Scene comparison data

================

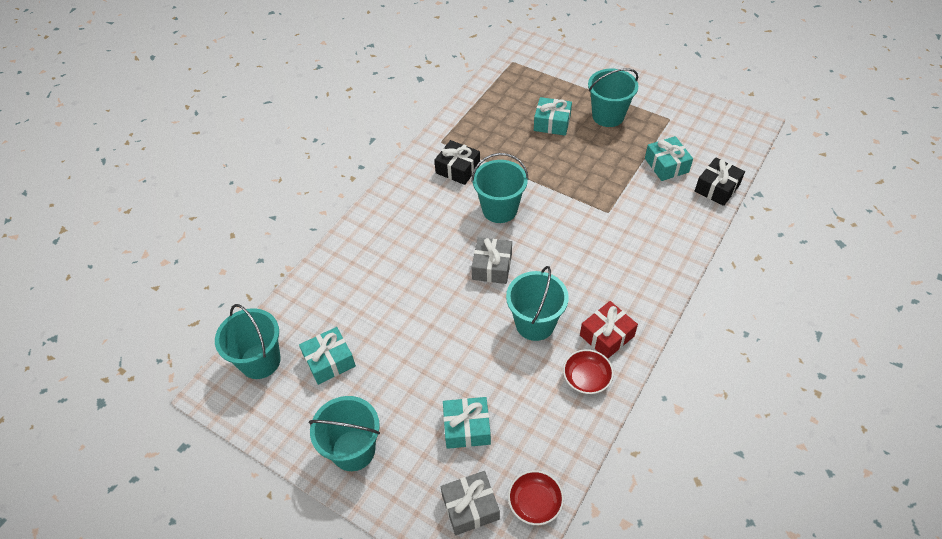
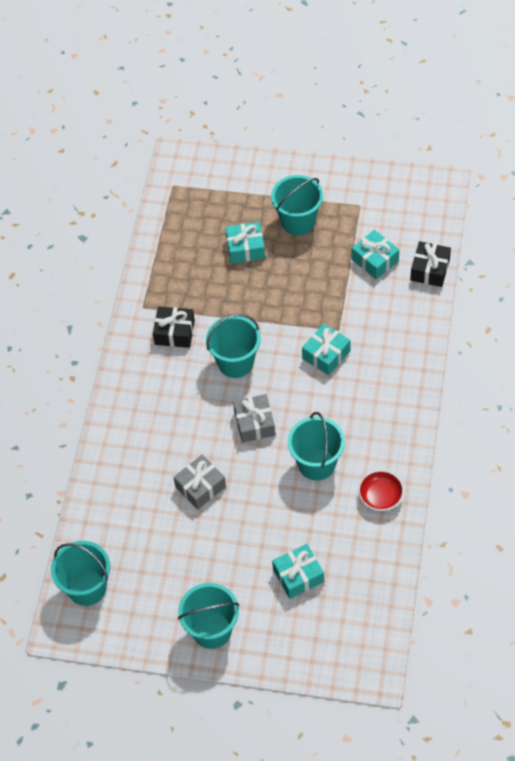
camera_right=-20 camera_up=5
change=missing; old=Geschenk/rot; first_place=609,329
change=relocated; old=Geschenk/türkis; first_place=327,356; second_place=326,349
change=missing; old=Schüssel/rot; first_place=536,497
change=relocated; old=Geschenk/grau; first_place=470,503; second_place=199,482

================

Return every entry word for word, minus the pictures.

camera_right=-20 camera_up=5
change=missing; old=Geschenk/rot; first_place=609,329
change=relocated; old=Geschenk/türkis; first_place=327,356; second_place=326,349
change=missing; old=Schüssel/rot; first_place=536,497
change=relocated; old=Geschenk/grau; first_place=470,503; second_place=199,482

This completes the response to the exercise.